Problem: From the listing below, extract every line that contains the string "BarNumber", and reproduce each such line in full.

** START OF Data provided **

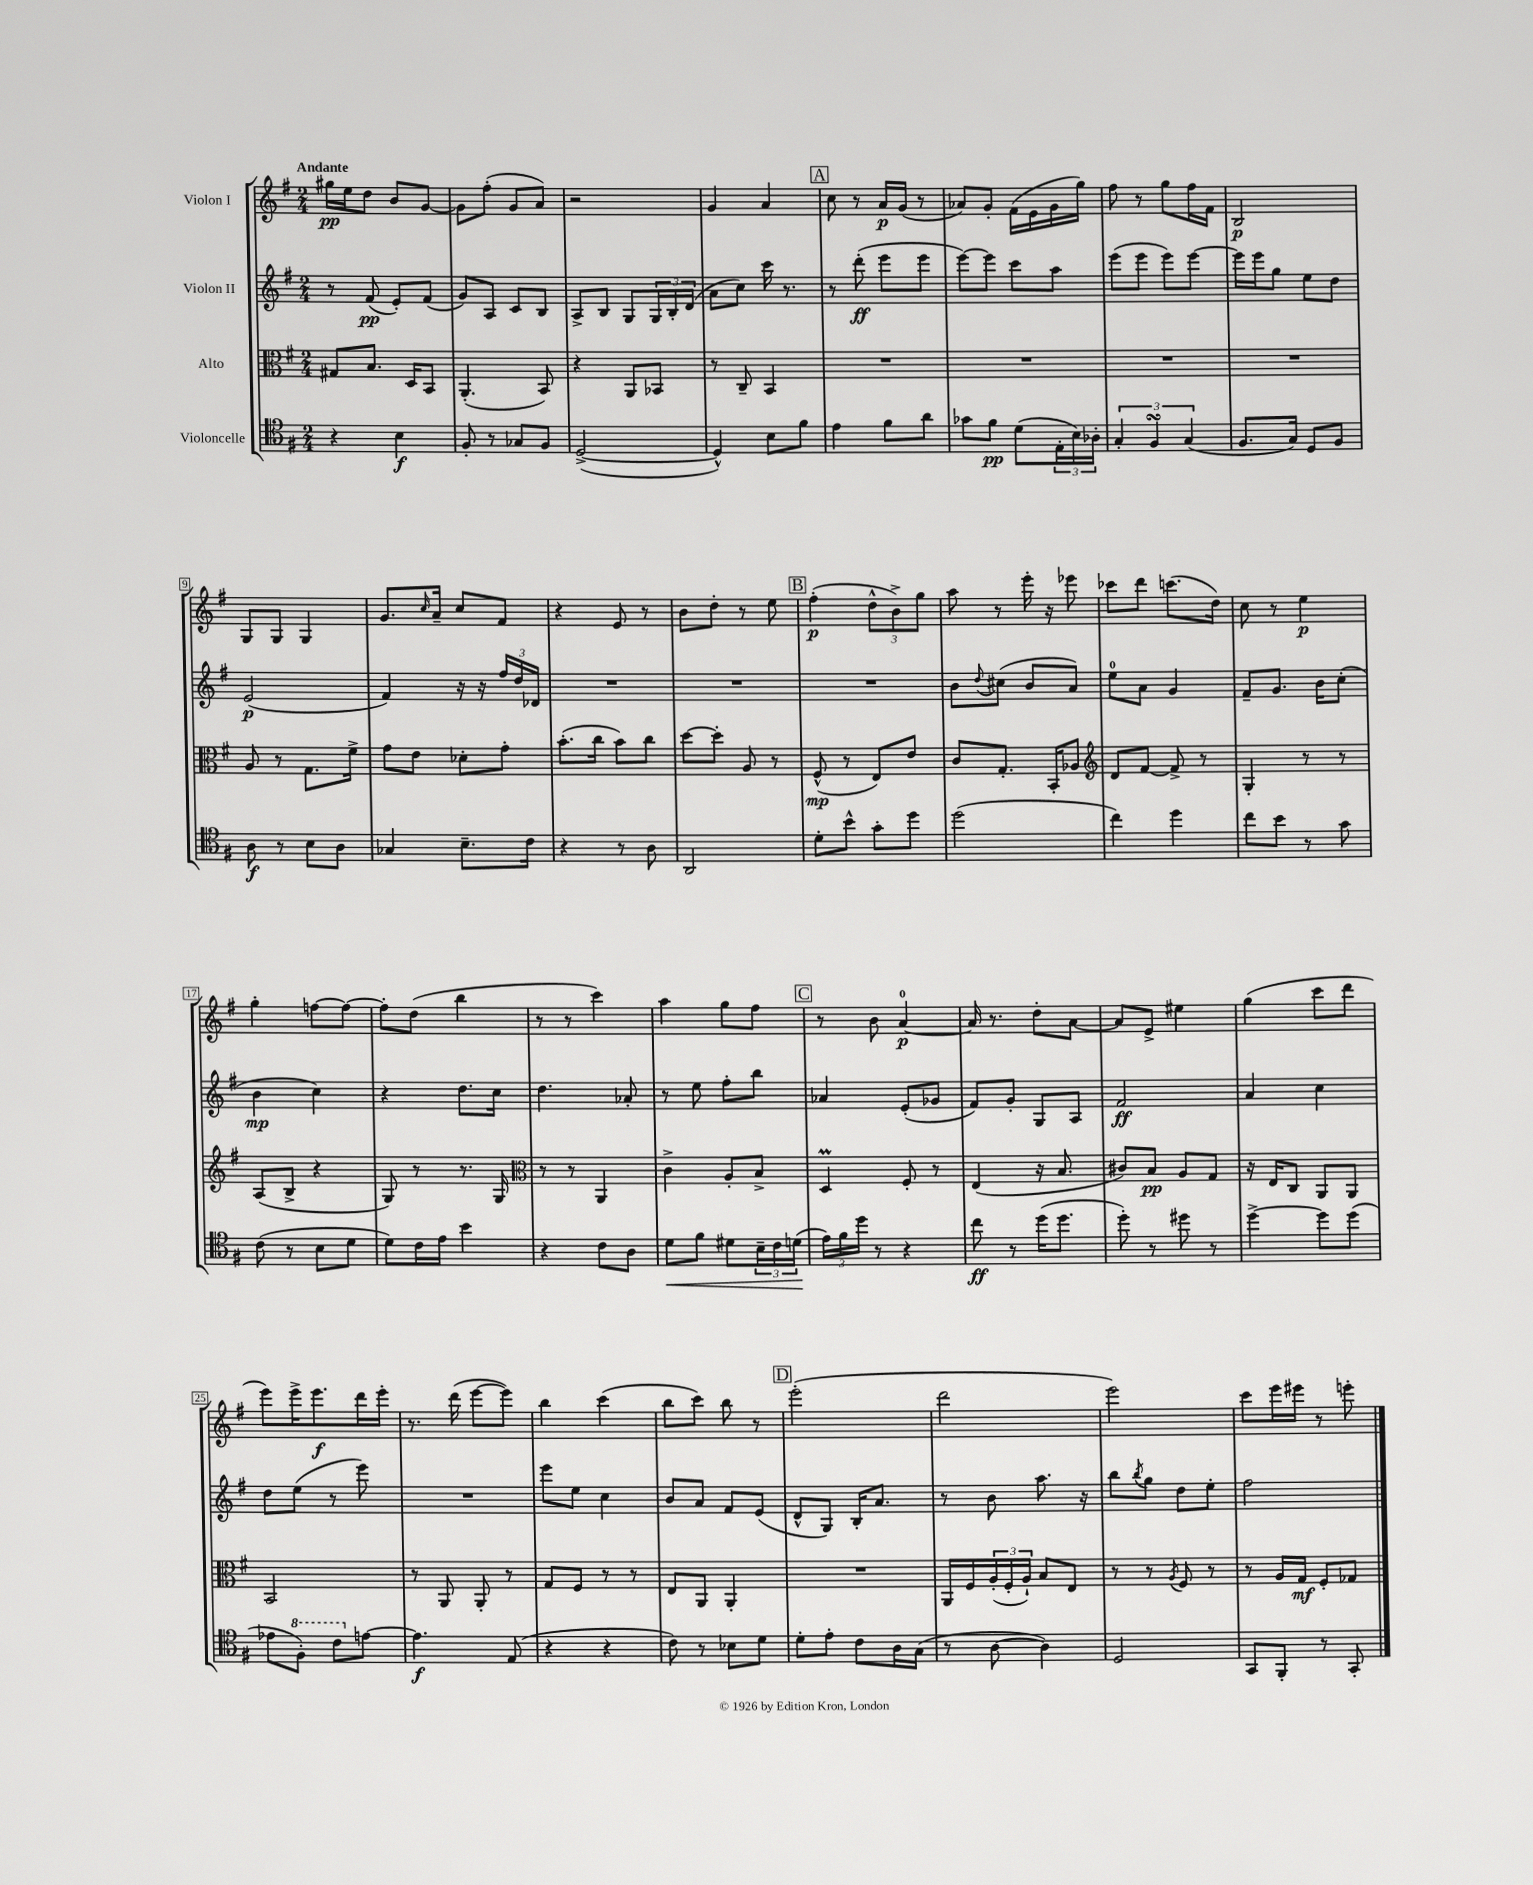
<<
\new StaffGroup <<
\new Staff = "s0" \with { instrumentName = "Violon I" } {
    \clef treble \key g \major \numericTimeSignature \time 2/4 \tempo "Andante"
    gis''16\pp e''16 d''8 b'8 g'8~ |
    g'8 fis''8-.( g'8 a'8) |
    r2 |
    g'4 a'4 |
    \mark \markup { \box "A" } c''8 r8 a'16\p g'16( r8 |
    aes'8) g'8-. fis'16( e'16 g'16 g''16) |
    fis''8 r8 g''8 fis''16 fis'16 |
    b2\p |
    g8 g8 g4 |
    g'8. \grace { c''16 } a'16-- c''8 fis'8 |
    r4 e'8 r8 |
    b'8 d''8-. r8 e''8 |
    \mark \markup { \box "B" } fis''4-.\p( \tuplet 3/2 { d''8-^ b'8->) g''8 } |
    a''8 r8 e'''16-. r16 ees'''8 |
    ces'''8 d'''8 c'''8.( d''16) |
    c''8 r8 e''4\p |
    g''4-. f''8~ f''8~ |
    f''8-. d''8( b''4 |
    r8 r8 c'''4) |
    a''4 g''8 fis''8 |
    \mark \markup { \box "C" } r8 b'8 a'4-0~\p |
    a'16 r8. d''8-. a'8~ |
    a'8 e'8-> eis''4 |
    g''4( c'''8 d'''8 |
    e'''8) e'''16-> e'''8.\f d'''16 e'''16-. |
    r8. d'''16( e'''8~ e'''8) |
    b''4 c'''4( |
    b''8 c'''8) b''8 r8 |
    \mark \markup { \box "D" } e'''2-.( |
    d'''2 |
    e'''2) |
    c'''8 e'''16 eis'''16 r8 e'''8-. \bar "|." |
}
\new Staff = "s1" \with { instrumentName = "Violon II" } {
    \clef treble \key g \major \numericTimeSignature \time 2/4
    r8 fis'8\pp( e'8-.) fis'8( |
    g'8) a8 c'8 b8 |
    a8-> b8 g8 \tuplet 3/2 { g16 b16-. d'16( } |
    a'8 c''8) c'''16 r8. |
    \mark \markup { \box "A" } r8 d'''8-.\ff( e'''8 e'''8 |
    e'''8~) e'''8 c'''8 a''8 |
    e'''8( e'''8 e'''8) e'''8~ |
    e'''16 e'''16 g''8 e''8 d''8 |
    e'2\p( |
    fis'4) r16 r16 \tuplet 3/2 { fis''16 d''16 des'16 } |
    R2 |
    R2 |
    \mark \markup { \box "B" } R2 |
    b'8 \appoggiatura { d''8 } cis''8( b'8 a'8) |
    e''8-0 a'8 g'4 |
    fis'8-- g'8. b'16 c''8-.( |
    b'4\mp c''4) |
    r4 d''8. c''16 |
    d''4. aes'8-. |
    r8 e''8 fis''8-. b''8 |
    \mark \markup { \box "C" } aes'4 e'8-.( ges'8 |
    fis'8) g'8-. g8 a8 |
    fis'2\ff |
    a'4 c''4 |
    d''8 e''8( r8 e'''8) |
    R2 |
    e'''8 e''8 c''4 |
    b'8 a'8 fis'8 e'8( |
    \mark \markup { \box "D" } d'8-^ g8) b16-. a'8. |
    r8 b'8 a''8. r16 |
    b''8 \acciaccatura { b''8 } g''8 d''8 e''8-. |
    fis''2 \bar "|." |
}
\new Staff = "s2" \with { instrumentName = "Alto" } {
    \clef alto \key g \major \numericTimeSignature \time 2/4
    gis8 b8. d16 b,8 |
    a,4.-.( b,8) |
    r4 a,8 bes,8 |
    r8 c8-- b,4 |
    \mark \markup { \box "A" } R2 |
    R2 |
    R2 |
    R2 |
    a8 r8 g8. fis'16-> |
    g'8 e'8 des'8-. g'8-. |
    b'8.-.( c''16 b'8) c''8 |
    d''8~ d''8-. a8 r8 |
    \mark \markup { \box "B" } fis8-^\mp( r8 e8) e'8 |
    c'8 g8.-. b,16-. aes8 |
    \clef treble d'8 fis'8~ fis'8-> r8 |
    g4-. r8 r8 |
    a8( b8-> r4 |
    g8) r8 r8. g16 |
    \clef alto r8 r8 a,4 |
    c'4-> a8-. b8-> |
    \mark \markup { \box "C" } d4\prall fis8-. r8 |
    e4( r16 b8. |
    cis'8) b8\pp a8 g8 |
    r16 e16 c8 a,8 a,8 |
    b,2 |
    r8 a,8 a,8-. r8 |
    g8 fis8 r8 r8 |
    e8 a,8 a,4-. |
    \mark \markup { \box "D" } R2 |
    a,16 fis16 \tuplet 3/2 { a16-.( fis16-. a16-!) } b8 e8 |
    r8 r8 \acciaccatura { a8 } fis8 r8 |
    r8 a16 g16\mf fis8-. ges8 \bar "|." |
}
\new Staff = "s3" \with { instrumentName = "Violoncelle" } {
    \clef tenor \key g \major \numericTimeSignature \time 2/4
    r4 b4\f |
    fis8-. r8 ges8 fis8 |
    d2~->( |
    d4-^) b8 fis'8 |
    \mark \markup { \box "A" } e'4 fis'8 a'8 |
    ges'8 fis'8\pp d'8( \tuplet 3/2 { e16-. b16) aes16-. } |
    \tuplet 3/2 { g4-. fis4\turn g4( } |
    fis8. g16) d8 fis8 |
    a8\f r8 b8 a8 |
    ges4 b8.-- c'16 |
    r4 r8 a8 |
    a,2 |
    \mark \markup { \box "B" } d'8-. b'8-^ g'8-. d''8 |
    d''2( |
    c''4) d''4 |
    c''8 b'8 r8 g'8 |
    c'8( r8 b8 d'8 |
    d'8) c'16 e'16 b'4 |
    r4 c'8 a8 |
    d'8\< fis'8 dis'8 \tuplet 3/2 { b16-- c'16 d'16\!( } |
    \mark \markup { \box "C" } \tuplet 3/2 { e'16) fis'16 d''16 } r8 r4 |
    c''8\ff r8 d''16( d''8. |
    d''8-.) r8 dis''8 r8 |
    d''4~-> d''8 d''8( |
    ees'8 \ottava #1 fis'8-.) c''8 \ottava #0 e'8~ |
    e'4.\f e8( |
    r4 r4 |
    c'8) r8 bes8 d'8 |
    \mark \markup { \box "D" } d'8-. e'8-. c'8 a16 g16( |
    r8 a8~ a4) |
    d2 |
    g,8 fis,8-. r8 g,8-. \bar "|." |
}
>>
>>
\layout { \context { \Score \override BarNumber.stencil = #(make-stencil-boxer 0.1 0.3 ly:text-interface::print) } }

** END OF Data provided **
** START OF Data provided **

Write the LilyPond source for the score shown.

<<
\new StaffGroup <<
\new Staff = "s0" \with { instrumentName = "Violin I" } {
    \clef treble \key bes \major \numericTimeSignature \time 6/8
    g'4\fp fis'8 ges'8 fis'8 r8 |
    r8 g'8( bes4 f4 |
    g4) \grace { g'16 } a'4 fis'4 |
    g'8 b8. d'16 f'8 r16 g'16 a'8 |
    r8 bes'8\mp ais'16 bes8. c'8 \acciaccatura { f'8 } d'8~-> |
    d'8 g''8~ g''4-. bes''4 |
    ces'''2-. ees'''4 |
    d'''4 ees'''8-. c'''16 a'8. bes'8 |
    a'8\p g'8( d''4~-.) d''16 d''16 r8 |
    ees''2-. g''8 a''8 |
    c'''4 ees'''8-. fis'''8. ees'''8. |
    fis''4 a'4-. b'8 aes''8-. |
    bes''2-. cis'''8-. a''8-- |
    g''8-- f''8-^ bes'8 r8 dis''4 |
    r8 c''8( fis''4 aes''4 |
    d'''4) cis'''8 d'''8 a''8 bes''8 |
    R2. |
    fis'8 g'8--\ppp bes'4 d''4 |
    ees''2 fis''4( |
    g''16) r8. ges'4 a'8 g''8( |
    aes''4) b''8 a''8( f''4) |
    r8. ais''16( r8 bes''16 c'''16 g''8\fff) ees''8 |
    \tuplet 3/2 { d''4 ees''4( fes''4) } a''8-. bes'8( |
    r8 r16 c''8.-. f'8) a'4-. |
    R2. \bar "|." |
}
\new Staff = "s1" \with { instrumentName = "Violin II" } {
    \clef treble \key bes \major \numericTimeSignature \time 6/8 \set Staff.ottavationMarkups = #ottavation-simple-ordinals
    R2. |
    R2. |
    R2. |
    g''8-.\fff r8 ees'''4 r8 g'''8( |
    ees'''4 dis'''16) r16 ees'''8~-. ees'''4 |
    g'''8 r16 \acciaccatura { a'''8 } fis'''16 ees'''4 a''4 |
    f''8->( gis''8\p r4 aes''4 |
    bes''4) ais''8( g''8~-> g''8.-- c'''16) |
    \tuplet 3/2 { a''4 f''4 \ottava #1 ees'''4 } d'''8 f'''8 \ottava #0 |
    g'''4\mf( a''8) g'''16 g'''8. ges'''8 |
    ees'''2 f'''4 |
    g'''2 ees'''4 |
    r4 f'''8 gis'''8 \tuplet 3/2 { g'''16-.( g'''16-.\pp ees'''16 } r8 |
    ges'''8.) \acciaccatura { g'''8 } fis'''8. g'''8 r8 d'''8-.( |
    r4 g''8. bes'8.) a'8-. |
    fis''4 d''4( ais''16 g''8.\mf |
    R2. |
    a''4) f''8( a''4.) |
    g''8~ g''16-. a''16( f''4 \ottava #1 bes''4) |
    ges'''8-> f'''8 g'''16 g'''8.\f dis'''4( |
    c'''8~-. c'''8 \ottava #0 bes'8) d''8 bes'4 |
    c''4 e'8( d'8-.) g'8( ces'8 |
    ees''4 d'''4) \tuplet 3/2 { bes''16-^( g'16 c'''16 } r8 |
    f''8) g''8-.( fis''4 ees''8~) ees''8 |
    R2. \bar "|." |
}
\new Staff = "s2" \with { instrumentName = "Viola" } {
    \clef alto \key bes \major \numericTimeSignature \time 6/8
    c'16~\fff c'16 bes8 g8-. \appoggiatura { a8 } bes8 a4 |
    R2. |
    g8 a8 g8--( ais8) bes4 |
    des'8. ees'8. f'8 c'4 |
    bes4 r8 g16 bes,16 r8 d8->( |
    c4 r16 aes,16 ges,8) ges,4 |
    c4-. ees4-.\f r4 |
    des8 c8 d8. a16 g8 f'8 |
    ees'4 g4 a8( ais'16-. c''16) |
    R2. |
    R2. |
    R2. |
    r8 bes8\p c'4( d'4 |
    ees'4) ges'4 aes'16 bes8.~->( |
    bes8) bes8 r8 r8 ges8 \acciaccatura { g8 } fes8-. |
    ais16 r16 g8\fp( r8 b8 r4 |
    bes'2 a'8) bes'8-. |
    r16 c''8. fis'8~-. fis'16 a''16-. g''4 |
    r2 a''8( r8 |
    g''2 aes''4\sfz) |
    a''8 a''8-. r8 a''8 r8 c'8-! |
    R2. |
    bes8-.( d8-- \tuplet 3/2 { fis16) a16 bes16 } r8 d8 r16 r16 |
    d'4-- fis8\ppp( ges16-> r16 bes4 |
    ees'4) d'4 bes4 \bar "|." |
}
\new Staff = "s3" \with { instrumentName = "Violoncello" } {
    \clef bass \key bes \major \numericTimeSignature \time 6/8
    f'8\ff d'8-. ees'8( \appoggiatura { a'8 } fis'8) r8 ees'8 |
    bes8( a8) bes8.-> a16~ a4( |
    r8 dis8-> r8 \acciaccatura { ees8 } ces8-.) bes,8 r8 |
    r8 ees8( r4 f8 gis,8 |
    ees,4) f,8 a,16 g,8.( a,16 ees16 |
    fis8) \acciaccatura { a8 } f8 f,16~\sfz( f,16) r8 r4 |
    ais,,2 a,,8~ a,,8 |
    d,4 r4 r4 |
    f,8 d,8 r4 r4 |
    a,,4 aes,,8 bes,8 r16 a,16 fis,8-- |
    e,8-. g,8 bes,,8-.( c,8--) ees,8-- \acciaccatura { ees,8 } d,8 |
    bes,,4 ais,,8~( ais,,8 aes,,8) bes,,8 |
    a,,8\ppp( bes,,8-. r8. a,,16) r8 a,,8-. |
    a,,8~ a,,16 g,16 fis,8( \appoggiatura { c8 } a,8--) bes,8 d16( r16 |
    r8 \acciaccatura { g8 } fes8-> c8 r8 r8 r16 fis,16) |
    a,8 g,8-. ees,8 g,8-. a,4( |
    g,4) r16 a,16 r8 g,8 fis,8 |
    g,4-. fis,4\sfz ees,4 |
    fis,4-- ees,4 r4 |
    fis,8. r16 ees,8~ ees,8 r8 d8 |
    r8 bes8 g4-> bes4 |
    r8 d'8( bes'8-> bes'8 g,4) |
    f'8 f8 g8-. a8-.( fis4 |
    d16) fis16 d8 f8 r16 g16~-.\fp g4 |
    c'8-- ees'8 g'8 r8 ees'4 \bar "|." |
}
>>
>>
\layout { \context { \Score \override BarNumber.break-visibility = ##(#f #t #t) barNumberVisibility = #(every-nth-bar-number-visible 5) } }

** END OF Data provided **

Answer to this problem:
\layout { \context { \Score \override BarNumber.stencil = #(make-stencil-boxer 0.1 0.3 ly:text-interface::print) } }
\layout { \context { \Score \override BarNumber.break-visibility = ##(#f #t #t) barNumberVisibility = #(every-nth-bar-number-visible 5) } }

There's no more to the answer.